• **Try it**:
For this exercise, return exactly the lines of the material below that begin at the one with "left) bottom right" and stop after the one with "teal bedside clock (no. 2 from left) centre".

• **Data shown**:

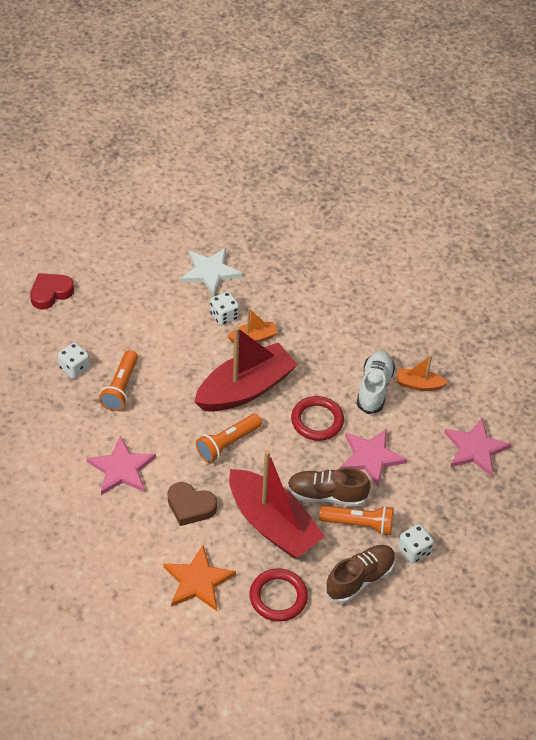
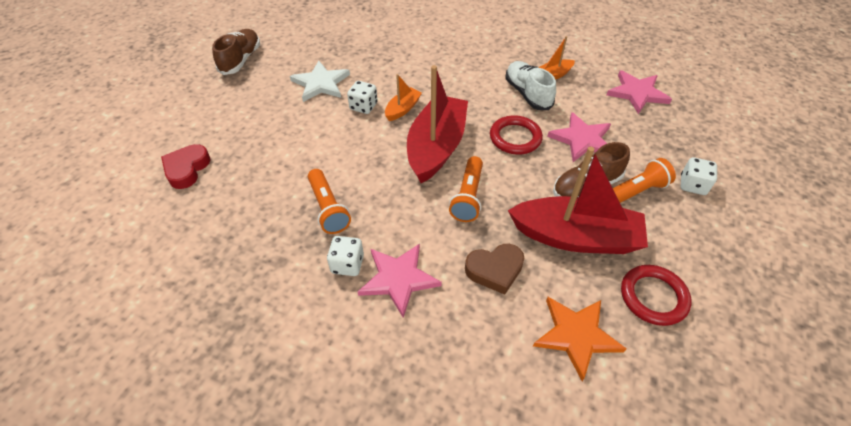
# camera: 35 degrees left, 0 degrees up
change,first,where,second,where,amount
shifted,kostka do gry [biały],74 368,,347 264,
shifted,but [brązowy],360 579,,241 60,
* * *
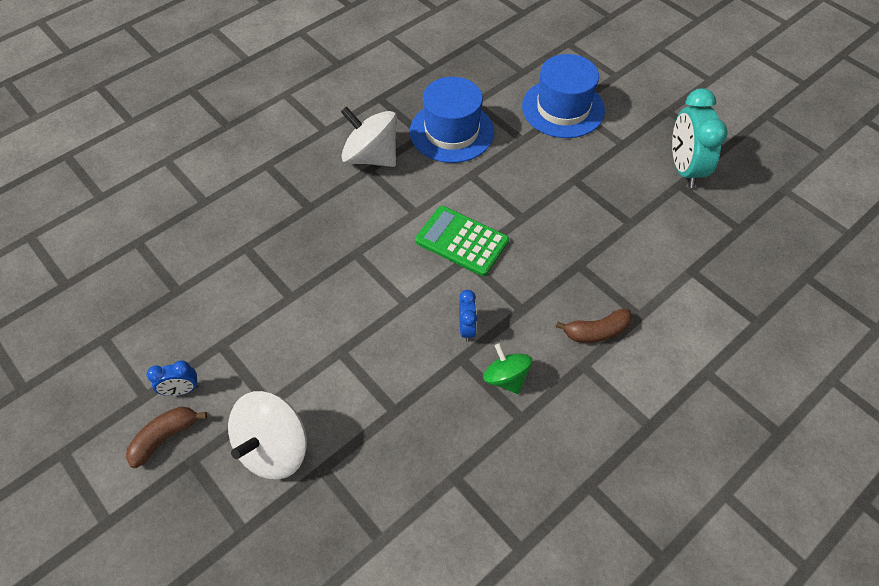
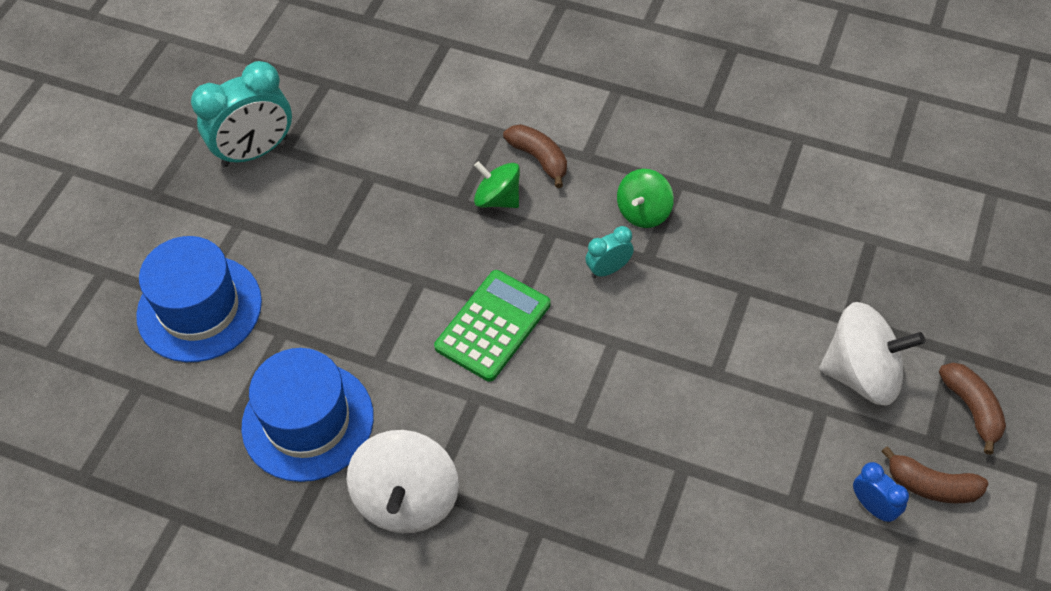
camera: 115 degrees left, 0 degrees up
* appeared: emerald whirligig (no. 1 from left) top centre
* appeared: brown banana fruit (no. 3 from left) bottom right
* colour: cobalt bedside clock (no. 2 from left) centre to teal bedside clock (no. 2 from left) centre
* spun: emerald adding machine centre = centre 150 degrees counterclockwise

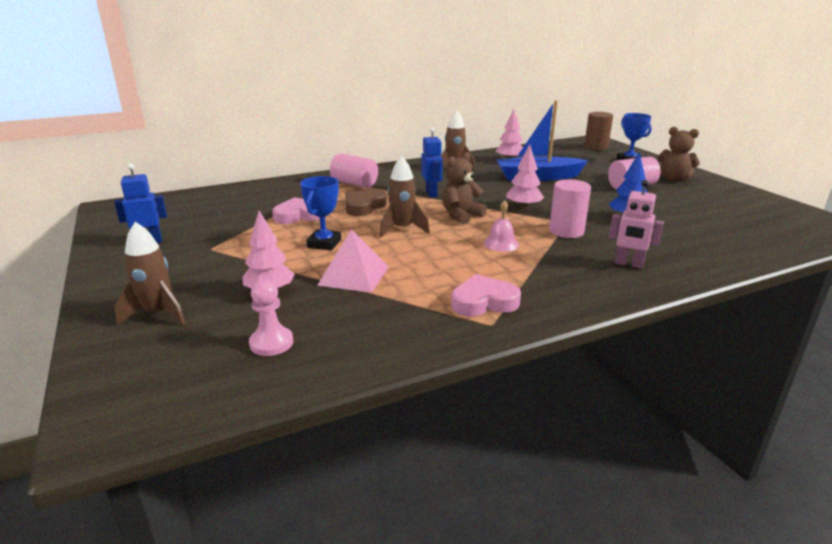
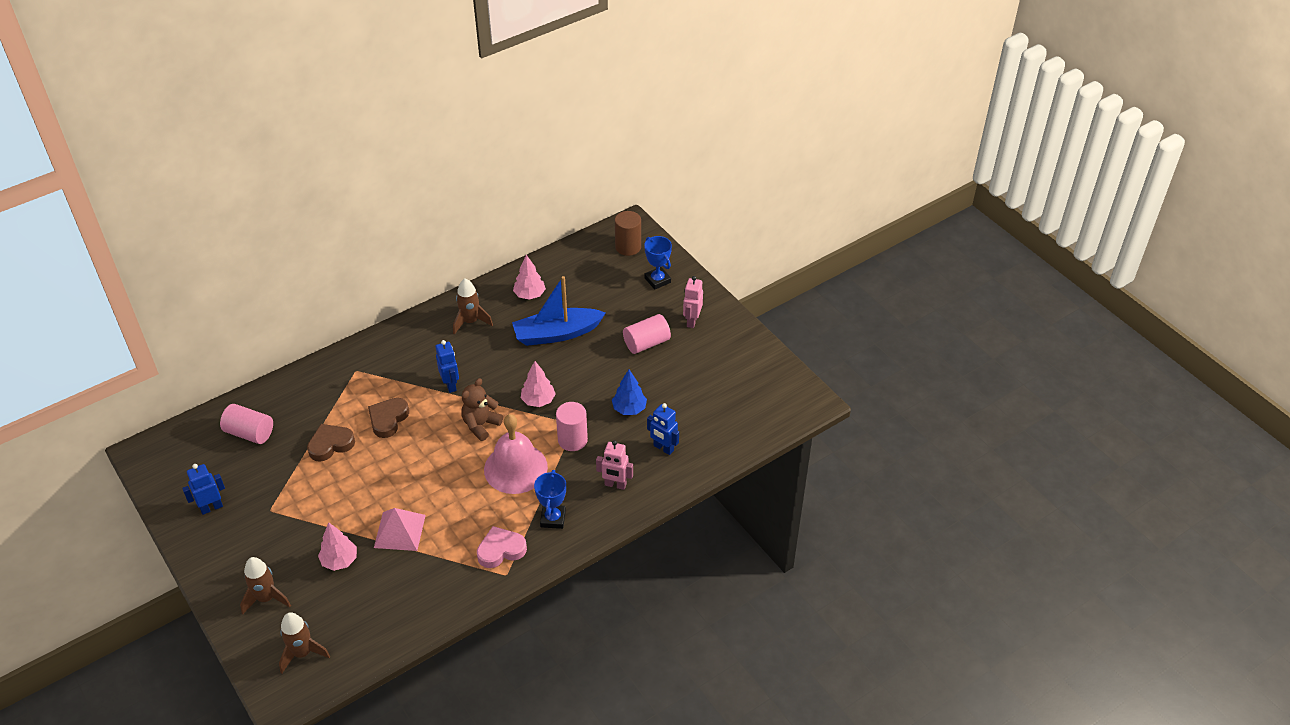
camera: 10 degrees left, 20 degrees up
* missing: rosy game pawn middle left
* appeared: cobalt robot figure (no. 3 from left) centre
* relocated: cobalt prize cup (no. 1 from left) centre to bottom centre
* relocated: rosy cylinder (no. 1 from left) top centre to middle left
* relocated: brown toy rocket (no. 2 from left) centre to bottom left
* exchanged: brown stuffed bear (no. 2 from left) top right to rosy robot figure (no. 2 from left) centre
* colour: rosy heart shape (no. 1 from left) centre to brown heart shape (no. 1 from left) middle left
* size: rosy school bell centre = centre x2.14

• **Answer below**:
* appeared: brown banana fruit (no. 3 from left) bottom right
* colour: cobalt bedside clock (no. 2 from left) centre to teal bedside clock (no. 2 from left) centre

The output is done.